» **Problem to solve**
Reproduce each record exactly. The pictures should be skipped.

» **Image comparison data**
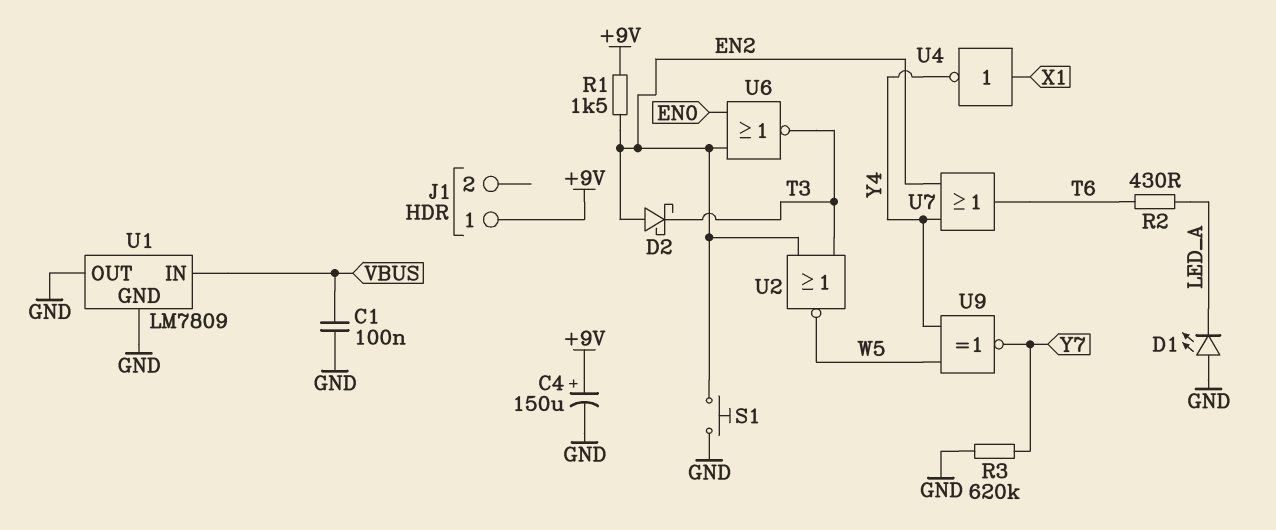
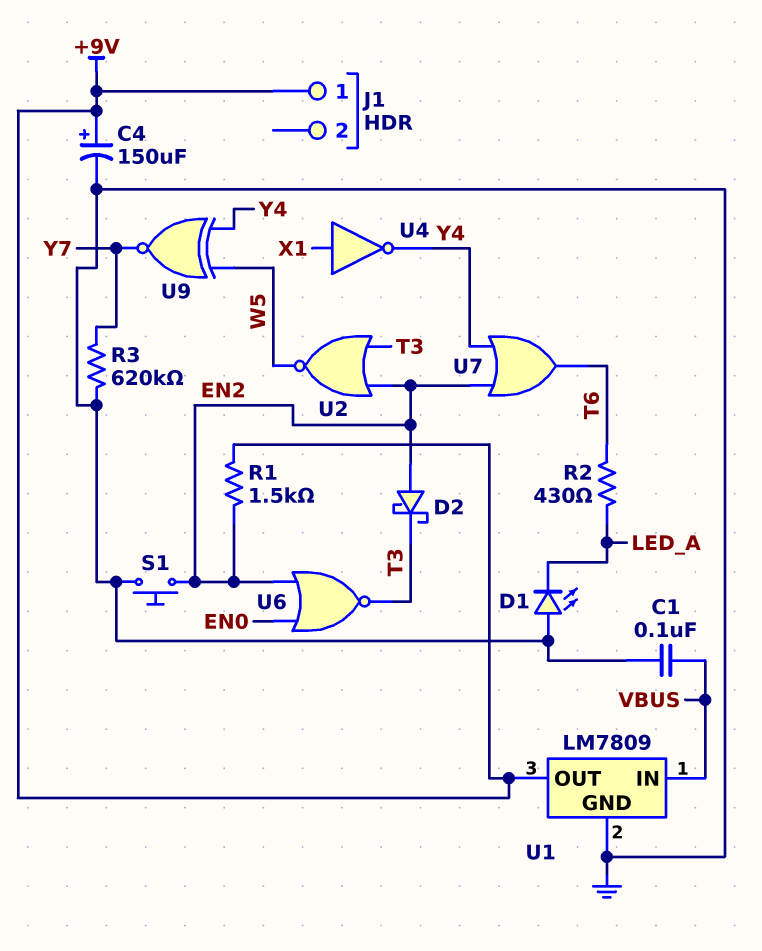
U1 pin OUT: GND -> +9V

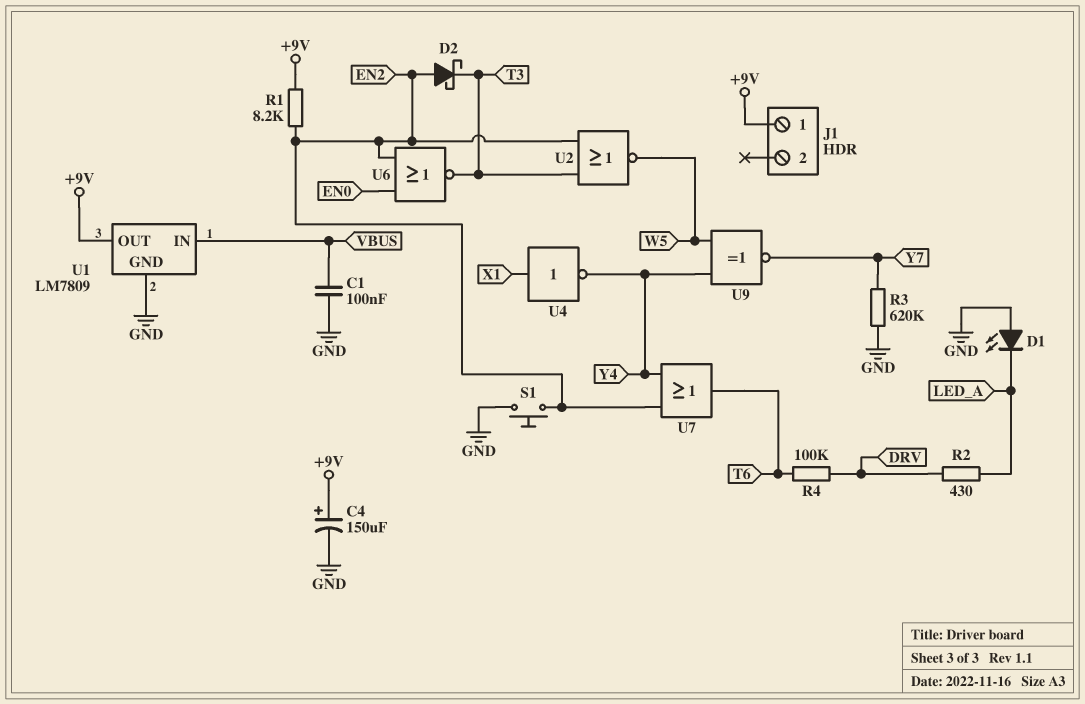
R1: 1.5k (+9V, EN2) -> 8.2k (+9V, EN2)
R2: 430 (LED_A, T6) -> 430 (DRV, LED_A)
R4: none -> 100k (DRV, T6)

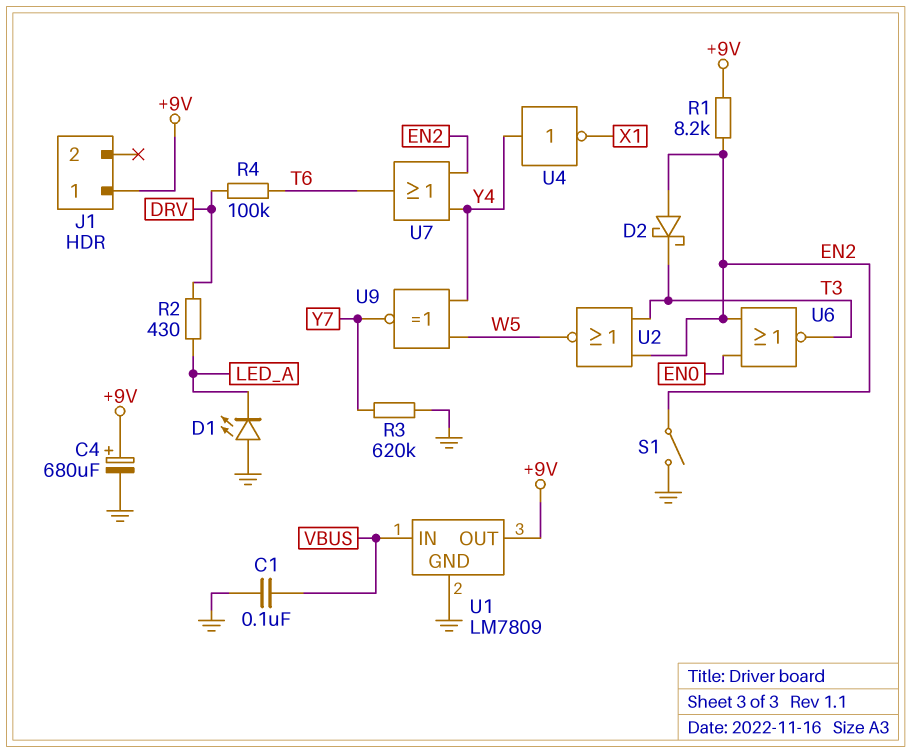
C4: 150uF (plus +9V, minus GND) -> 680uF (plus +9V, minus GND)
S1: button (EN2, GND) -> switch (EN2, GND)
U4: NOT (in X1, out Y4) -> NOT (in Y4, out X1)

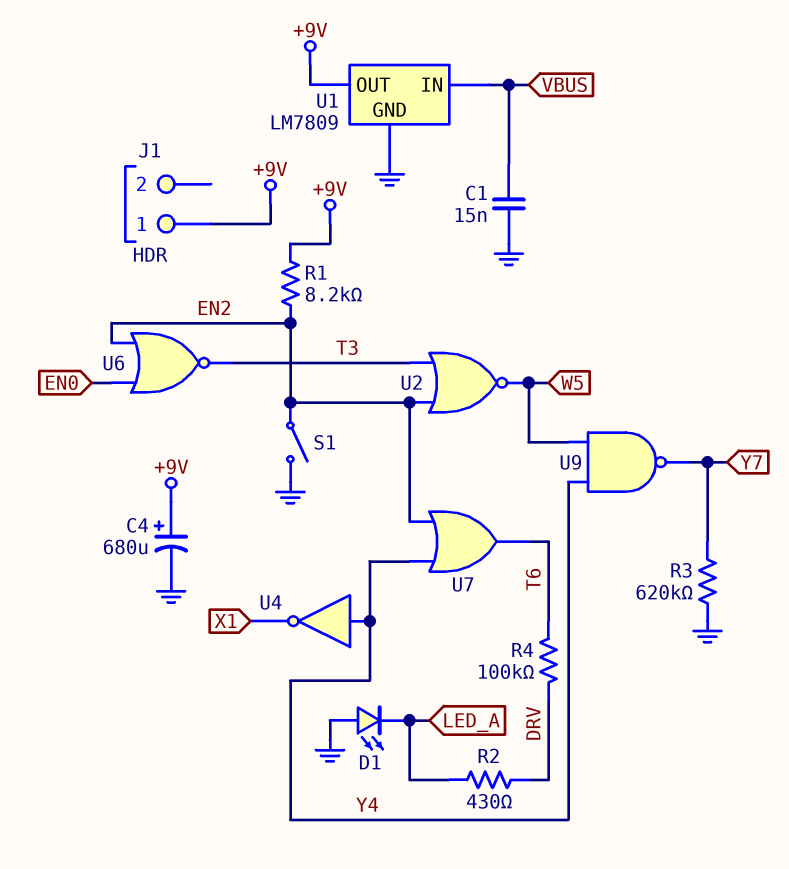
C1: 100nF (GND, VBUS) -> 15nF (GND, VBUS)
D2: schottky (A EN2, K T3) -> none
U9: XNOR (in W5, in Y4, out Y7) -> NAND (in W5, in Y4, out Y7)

» **Final answer**
U1 pin OUT: GND -> +9V

R1: 1.5k (+9V, EN2) -> 8.2k (+9V, EN2)
R2: 430 (LED_A, T6) -> 430 (DRV, LED_A)
R4: none -> 100k (DRV, T6)

C4: 150uF (plus +9V, minus GND) -> 680uF (plus +9V, minus GND)
S1: button (EN2, GND) -> switch (EN2, GND)
U4: NOT (in X1, out Y4) -> NOT (in Y4, out X1)

C1: 100nF (GND, VBUS) -> 15nF (GND, VBUS)
D2: schottky (A EN2, K T3) -> none
U9: XNOR (in W5, in Y4, out Y7) -> NAND (in W5, in Y4, out Y7)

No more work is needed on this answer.